▸ **Work order**: Please reproduce the listing word for word. Pictures stay out.

▸ **Provided material**:

____________________

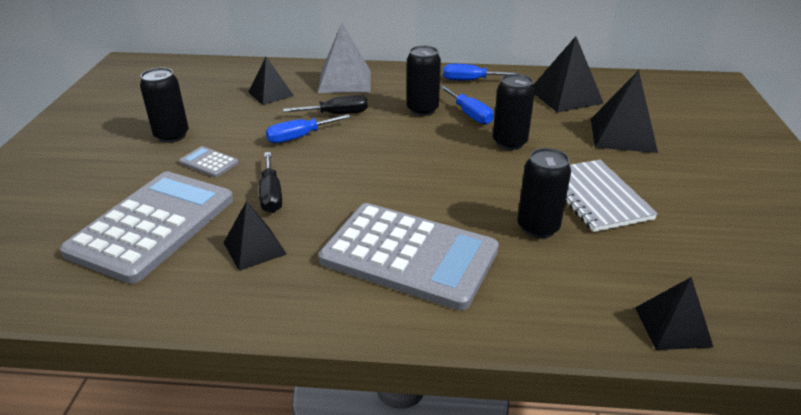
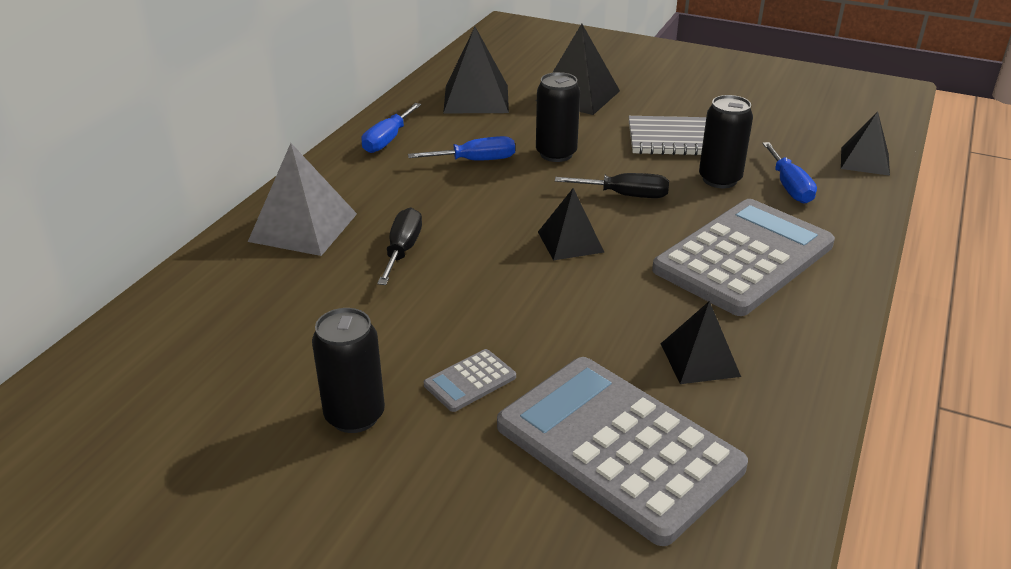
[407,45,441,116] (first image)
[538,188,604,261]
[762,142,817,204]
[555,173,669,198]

____________________

▸ **Output for this exercise**:
[407,45,441,116] (first image)
[538,188,604,261]
[762,142,817,204]
[555,173,669,198]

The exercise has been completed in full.